ASSIGNED TASK:
Copy the records below exactly. Include all of them.

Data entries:

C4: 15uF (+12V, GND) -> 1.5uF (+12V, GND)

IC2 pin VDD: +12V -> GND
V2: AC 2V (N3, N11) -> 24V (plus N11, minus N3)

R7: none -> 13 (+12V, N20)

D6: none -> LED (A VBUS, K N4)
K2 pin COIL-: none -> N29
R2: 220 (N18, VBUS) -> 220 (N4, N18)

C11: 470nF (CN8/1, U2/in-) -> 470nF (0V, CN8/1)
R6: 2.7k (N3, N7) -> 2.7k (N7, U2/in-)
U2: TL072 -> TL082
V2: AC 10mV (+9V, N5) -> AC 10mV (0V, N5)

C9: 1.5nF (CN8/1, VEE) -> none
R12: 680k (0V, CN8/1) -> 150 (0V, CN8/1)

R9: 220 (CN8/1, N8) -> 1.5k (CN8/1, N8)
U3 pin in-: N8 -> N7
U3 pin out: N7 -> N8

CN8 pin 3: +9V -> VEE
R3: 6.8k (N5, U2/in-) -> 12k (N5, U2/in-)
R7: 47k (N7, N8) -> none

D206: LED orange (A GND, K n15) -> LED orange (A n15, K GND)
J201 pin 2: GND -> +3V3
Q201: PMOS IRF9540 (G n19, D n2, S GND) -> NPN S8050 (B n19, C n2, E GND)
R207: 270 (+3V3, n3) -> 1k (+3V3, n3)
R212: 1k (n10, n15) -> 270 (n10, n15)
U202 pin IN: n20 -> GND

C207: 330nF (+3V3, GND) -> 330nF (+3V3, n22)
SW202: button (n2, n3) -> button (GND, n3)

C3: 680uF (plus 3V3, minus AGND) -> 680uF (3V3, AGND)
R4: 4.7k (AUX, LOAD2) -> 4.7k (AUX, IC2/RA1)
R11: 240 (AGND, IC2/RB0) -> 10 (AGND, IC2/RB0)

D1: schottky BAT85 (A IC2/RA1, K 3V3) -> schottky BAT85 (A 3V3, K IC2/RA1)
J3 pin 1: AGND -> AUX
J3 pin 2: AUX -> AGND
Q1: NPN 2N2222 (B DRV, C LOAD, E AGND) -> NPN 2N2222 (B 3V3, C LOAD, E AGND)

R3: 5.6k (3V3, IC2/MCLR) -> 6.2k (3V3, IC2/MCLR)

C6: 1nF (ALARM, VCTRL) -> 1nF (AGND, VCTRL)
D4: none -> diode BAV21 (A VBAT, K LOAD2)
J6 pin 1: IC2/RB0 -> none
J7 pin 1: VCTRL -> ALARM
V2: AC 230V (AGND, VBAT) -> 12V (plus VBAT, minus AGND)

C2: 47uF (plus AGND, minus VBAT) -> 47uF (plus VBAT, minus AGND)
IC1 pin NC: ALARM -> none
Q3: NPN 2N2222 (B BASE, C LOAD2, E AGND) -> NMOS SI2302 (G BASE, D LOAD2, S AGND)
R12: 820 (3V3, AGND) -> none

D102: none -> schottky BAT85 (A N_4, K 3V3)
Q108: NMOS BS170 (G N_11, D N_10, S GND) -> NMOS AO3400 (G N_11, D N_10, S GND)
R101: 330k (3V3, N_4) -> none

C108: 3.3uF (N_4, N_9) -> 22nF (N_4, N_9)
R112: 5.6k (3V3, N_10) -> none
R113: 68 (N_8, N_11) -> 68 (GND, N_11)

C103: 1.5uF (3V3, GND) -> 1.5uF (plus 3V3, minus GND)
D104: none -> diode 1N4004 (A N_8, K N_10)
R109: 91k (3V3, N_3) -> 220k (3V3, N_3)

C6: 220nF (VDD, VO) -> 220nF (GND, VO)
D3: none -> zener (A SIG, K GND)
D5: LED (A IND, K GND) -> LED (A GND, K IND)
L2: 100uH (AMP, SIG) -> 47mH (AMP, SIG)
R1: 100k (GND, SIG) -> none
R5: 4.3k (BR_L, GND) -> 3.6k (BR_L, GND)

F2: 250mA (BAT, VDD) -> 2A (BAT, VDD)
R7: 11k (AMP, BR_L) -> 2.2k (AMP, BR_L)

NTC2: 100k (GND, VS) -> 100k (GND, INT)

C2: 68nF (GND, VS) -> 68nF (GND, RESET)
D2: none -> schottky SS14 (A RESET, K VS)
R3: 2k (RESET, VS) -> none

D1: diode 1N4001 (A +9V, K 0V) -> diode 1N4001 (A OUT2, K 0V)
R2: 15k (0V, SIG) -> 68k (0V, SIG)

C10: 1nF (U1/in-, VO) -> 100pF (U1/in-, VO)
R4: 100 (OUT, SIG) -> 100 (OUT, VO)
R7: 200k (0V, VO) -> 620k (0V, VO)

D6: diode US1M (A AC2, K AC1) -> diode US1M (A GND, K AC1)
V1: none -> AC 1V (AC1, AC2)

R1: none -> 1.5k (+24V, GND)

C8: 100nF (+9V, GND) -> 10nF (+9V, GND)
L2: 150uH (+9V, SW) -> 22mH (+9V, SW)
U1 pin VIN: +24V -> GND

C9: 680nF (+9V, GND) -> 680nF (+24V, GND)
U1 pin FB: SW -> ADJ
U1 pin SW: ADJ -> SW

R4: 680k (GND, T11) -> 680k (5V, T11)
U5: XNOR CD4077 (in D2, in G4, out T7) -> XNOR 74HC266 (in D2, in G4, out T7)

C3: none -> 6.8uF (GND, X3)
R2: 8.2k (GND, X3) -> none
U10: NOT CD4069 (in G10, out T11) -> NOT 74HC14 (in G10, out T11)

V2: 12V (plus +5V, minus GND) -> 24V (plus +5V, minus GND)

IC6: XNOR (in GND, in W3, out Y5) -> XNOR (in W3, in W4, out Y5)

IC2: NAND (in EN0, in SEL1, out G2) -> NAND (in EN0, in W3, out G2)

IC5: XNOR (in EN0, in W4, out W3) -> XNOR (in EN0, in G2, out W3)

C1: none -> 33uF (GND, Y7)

RESULT OF THIS TASK:
C4: 15uF (+12V, GND) -> 1.5uF (+12V, GND)

IC2 pin VDD: +12V -> GND
V2: AC 2V (N3, N11) -> 24V (plus N11, minus N3)

R7: none -> 13 (+12V, N20)

D6: none -> LED (A VBUS, K N4)
K2 pin COIL-: none -> N29
R2: 220 (N18, VBUS) -> 220 (N4, N18)

C11: 470nF (CN8/1, U2/in-) -> 470nF (0V, CN8/1)
R6: 2.7k (N3, N7) -> 2.7k (N7, U2/in-)
U2: TL072 -> TL082
V2: AC 10mV (+9V, N5) -> AC 10mV (0V, N5)

C9: 1.5nF (CN8/1, VEE) -> none
R12: 680k (0V, CN8/1) -> 150 (0V, CN8/1)

R9: 220 (CN8/1, N8) -> 1.5k (CN8/1, N8)
U3 pin in-: N8 -> N7
U3 pin out: N7 -> N8

CN8 pin 3: +9V -> VEE
R3: 6.8k (N5, U2/in-) -> 12k (N5, U2/in-)
R7: 47k (N7, N8) -> none

D206: LED orange (A GND, K n15) -> LED orange (A n15, K GND)
J201 pin 2: GND -> +3V3
Q201: PMOS IRF9540 (G n19, D n2, S GND) -> NPN S8050 (B n19, C n2, E GND)
R207: 270 (+3V3, n3) -> 1k (+3V3, n3)
R212: 1k (n10, n15) -> 270 (n10, n15)
U202 pin IN: n20 -> GND

C207: 330nF (+3V3, GND) -> 330nF (+3V3, n22)
SW202: button (n2, n3) -> button (GND, n3)

C3: 680uF (plus 3V3, minus AGND) -> 680uF (3V3, AGND)
R4: 4.7k (AUX, LOAD2) -> 4.7k (AUX, IC2/RA1)
R11: 240 (AGND, IC2/RB0) -> 10 (AGND, IC2/RB0)

D1: schottky BAT85 (A IC2/RA1, K 3V3) -> schottky BAT85 (A 3V3, K IC2/RA1)
J3 pin 1: AGND -> AUX
J3 pin 2: AUX -> AGND
Q1: NPN 2N2222 (B DRV, C LOAD, E AGND) -> NPN 2N2222 (B 3V3, C LOAD, E AGND)

R3: 5.6k (3V3, IC2/MCLR) -> 6.2k (3V3, IC2/MCLR)

C6: 1nF (ALARM, VCTRL) -> 1nF (AGND, VCTRL)
D4: none -> diode BAV21 (A VBAT, K LOAD2)
J6 pin 1: IC2/RB0 -> none
J7 pin 1: VCTRL -> ALARM
V2: AC 230V (AGND, VBAT) -> 12V (plus VBAT, minus AGND)

C2: 47uF (plus AGND, minus VBAT) -> 47uF (plus VBAT, minus AGND)
IC1 pin NC: ALARM -> none
Q3: NPN 2N2222 (B BASE, C LOAD2, E AGND) -> NMOS SI2302 (G BASE, D LOAD2, S AGND)
R12: 820 (3V3, AGND) -> none

D102: none -> schottky BAT85 (A N_4, K 3V3)
Q108: NMOS BS170 (G N_11, D N_10, S GND) -> NMOS AO3400 (G N_11, D N_10, S GND)
R101: 330k (3V3, N_4) -> none

C108: 3.3uF (N_4, N_9) -> 22nF (N_4, N_9)
R112: 5.6k (3V3, N_10) -> none
R113: 68 (N_8, N_11) -> 68 (GND, N_11)

C103: 1.5uF (3V3, GND) -> 1.5uF (plus 3V3, minus GND)
D104: none -> diode 1N4004 (A N_8, K N_10)
R109: 91k (3V3, N_3) -> 220k (3V3, N_3)

C6: 220nF (VDD, VO) -> 220nF (GND, VO)
D3: none -> zener (A SIG, K GND)
D5: LED (A IND, K GND) -> LED (A GND, K IND)
L2: 100uH (AMP, SIG) -> 47mH (AMP, SIG)
R1: 100k (GND, SIG) -> none
R5: 4.3k (BR_L, GND) -> 3.6k (BR_L, GND)

F2: 250mA (BAT, VDD) -> 2A (BAT, VDD)
R7: 11k (AMP, BR_L) -> 2.2k (AMP, BR_L)

NTC2: 100k (GND, VS) -> 100k (GND, INT)

C2: 68nF (GND, VS) -> 68nF (GND, RESET)
D2: none -> schottky SS14 (A RESET, K VS)
R3: 2k (RESET, VS) -> none

D1: diode 1N4001 (A +9V, K 0V) -> diode 1N4001 (A OUT2, K 0V)
R2: 15k (0V, SIG) -> 68k (0V, SIG)

C10: 1nF (U1/in-, VO) -> 100pF (U1/in-, VO)
R4: 100 (OUT, SIG) -> 100 (OUT, VO)
R7: 200k (0V, VO) -> 620k (0V, VO)

D6: diode US1M (A AC2, K AC1) -> diode US1M (A GND, K AC1)
V1: none -> AC 1V (AC1, AC2)

R1: none -> 1.5k (+24V, GND)

C8: 100nF (+9V, GND) -> 10nF (+9V, GND)
L2: 150uH (+9V, SW) -> 22mH (+9V, SW)
U1 pin VIN: +24V -> GND

C9: 680nF (+9V, GND) -> 680nF (+24V, GND)
U1 pin FB: SW -> ADJ
U1 pin SW: ADJ -> SW

R4: 680k (GND, T11) -> 680k (5V, T11)
U5: XNOR CD4077 (in D2, in G4, out T7) -> XNOR 74HC266 (in D2, in G4, out T7)

C3: none -> 6.8uF (GND, X3)
R2: 8.2k (GND, X3) -> none
U10: NOT CD4069 (in G10, out T11) -> NOT 74HC14 (in G10, out T11)

V2: 12V (plus +5V, minus GND) -> 24V (plus +5V, minus GND)

IC6: XNOR (in GND, in W3, out Y5) -> XNOR (in W3, in W4, out Y5)

IC2: NAND (in EN0, in SEL1, out G2) -> NAND (in EN0, in W3, out G2)

IC5: XNOR (in EN0, in W4, out W3) -> XNOR (in EN0, in G2, out W3)

C1: none -> 33uF (GND, Y7)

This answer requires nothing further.